*Required task:* Copy the material below word for word, starting at the line that contains "yearbook (753, 959)" and ending after the line that contains "itemized (906, 1305)".

┌─ Records supplied

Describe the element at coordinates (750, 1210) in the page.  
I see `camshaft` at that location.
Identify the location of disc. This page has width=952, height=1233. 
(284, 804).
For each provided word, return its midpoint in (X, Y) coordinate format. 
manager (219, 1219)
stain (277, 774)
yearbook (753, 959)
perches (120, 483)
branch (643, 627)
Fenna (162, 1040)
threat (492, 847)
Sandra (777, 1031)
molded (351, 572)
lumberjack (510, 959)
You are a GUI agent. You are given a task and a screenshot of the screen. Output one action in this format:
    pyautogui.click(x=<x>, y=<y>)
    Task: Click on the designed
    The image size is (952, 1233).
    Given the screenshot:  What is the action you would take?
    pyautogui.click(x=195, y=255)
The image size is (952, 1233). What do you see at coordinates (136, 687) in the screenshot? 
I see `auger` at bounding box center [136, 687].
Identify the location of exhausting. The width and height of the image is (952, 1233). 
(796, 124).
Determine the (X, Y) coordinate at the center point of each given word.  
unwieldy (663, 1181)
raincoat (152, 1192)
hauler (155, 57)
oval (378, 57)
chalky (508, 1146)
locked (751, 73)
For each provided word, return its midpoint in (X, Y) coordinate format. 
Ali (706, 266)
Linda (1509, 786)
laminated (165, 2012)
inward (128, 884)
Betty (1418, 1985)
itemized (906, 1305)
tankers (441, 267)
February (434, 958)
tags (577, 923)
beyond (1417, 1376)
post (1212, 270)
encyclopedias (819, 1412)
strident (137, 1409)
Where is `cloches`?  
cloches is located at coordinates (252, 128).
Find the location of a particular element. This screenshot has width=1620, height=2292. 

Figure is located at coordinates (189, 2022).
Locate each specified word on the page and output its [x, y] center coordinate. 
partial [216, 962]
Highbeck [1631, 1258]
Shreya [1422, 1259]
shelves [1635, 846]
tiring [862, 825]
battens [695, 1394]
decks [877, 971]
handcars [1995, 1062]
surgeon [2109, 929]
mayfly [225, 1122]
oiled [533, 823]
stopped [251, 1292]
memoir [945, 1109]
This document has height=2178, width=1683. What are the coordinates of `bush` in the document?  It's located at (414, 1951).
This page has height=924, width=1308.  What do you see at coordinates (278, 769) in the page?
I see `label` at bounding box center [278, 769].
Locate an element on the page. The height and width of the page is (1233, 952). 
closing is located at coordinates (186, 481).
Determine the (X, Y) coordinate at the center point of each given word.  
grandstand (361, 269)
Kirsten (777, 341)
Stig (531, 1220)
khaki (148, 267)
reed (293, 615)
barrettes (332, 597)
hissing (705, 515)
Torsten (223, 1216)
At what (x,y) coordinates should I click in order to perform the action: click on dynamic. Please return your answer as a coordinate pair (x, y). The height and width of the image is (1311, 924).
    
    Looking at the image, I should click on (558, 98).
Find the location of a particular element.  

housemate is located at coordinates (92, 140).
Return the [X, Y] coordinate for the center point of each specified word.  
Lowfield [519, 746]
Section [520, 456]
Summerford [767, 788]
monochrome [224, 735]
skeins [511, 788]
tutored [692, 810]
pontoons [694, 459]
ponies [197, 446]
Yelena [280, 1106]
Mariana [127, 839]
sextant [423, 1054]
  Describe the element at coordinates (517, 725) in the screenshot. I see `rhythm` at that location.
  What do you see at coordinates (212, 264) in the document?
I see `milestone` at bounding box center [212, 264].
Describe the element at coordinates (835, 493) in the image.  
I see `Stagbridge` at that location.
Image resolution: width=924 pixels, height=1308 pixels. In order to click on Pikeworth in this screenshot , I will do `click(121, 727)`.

└─

*Written response:*
yearbook (753, 959)
perches (120, 483)
branch (643, 627)
Fenna (162, 1040)
threat (492, 847)
Sandra (777, 1031)
molded (351, 572)
lumberjack (510, 959)
You are a GUI agent. You are given a task and a screenshot of the screen. Output one action in this format:
    pyautogui.click(x=<x>, y=<y>)
    Task: Click on the designed
    The image size is (952, 1233).
    Given the screenshot:  What is the action you would take?
    pyautogui.click(x=195, y=255)
The image size is (952, 1233). What do you see at coordinates (136, 687) in the screenshot? 
I see `auger` at bounding box center [136, 687].
Identify the location of exhausting. The width and height of the image is (952, 1233). 
(796, 124).
Determine the (X, Y) coordinate at the center point of each given word.  
unwieldy (663, 1181)
raincoat (152, 1192)
hauler (155, 57)
oval (378, 57)
chalky (508, 1146)
locked (751, 73)
For each provided word, return its midpoint in (X, Y) coordinate format. 
Ali (706, 266)
Linda (1509, 786)
laminated (165, 2012)
inward (128, 884)
Betty (1418, 1985)
itemized (906, 1305)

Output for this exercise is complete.